> **Work required**:
All lines of the records below that contain the word "none" must be listed.
------ Provided material ------
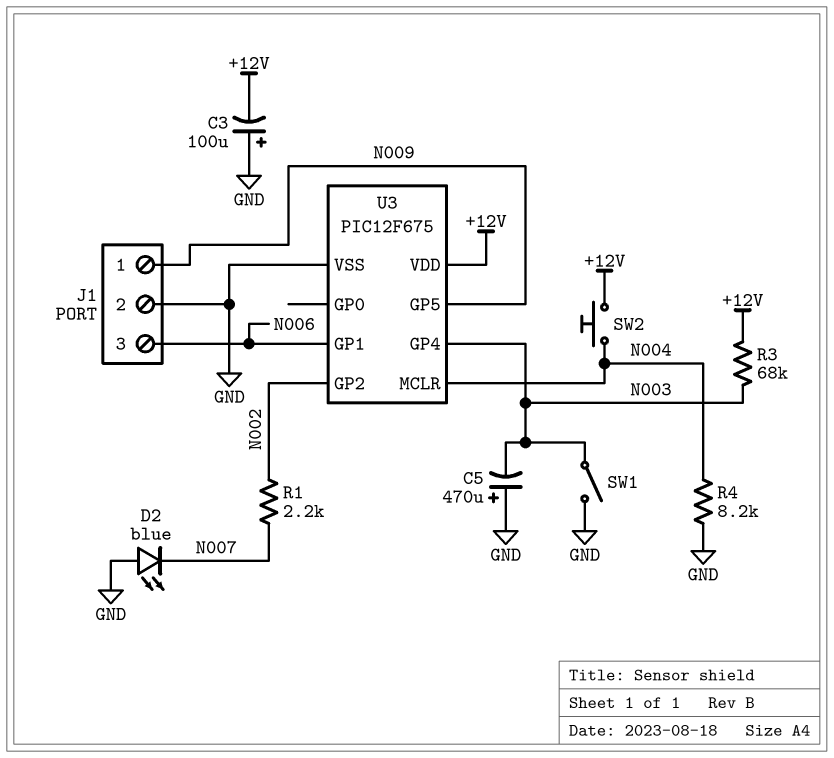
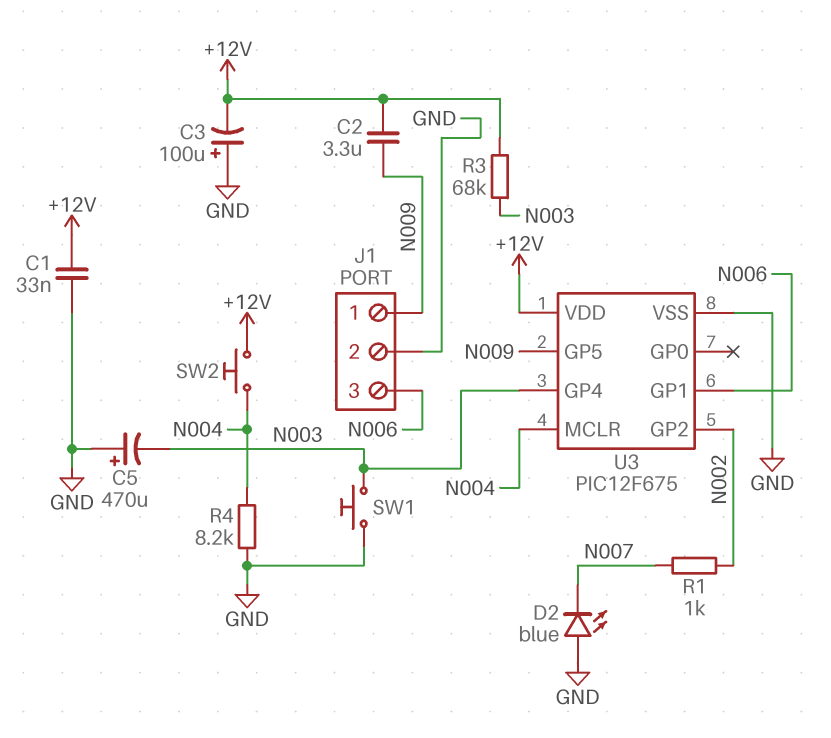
C1: none -> 33nF (+12V, GND)
C2: none -> 3.3uF (+12V, N009)
R1: 2.2k (N002, N007) -> 1k (N002, N007)
SW1: switch (GND, N003) -> button (GND, N003)

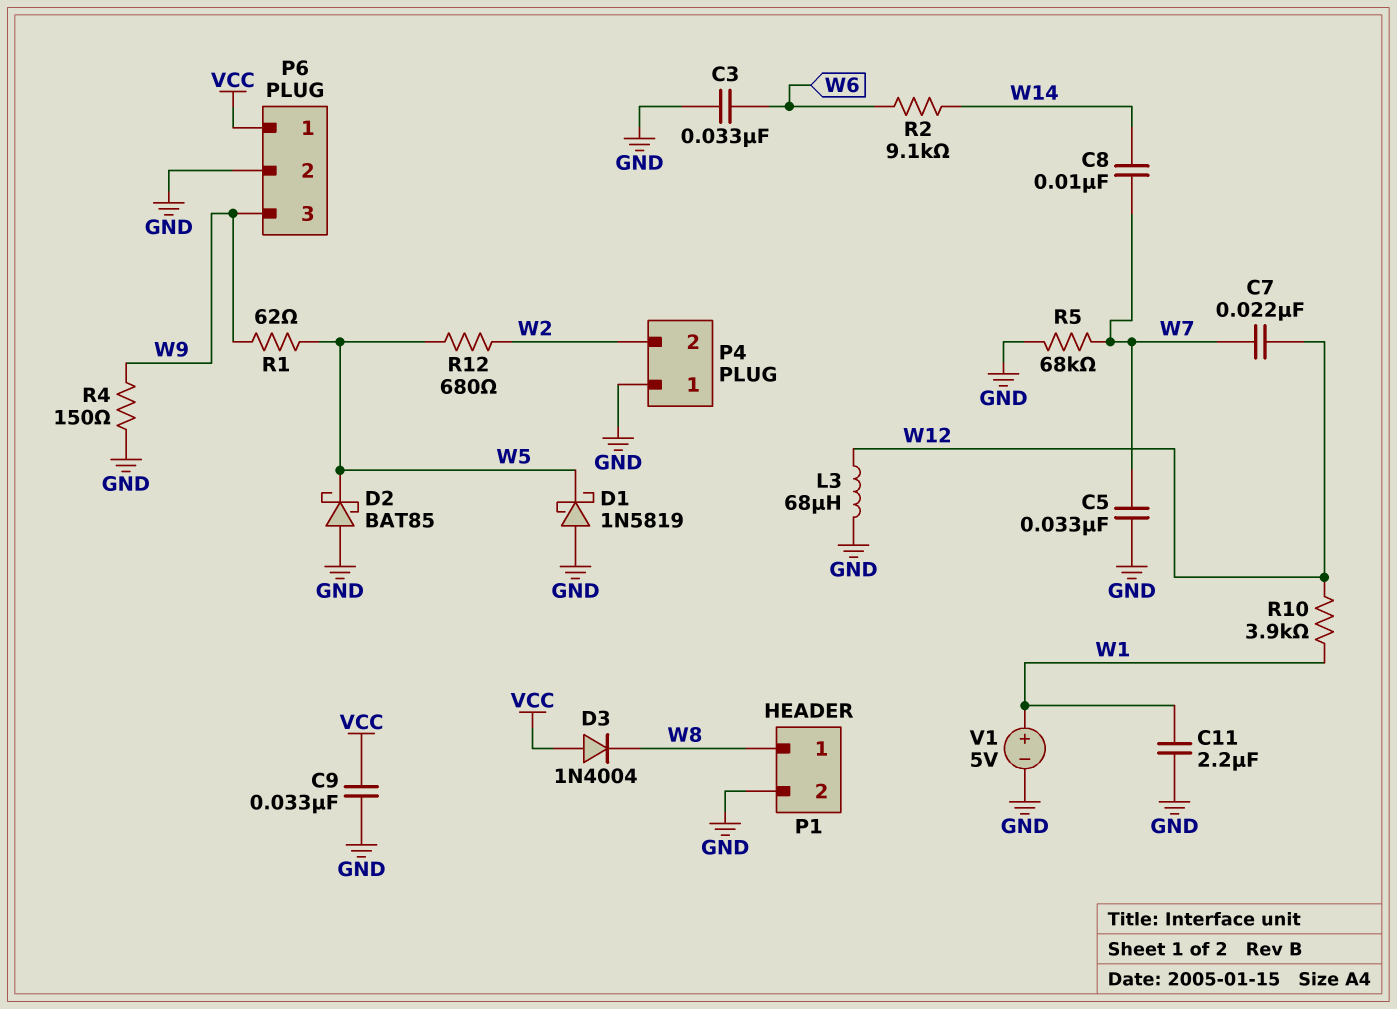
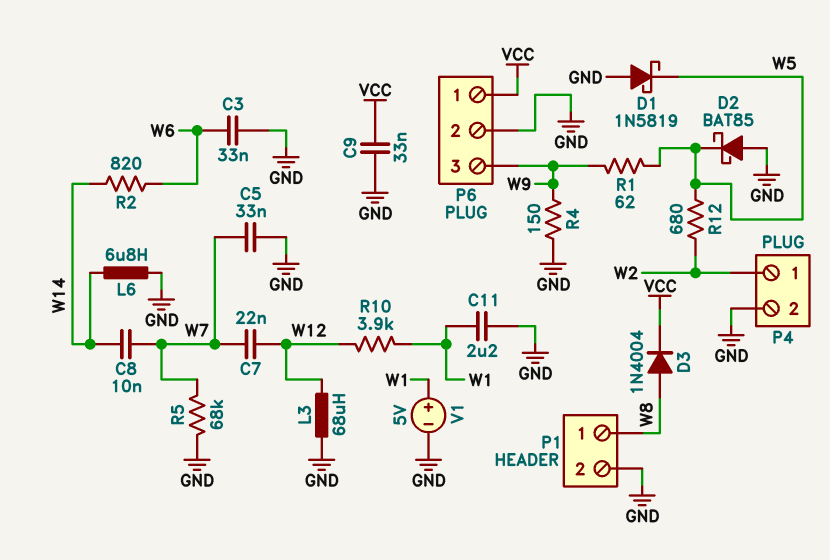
D3: diode 1N4004 (A VCC, K W8) -> diode 1N4004 (A W8, K VCC)
L6: none -> 6.8uH (GND, W14)
P4 pin 1: GND -> W2
P4 pin 2: W2 -> GND
R2: 9.1k (W6, W14) -> 820 (W6, W14)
------
> **Answer to this task**:
C1: none -> 33nF (+12V, GND)
C2: none -> 3.3uF (+12V, N009)
L6: none -> 6.8uH (GND, W14)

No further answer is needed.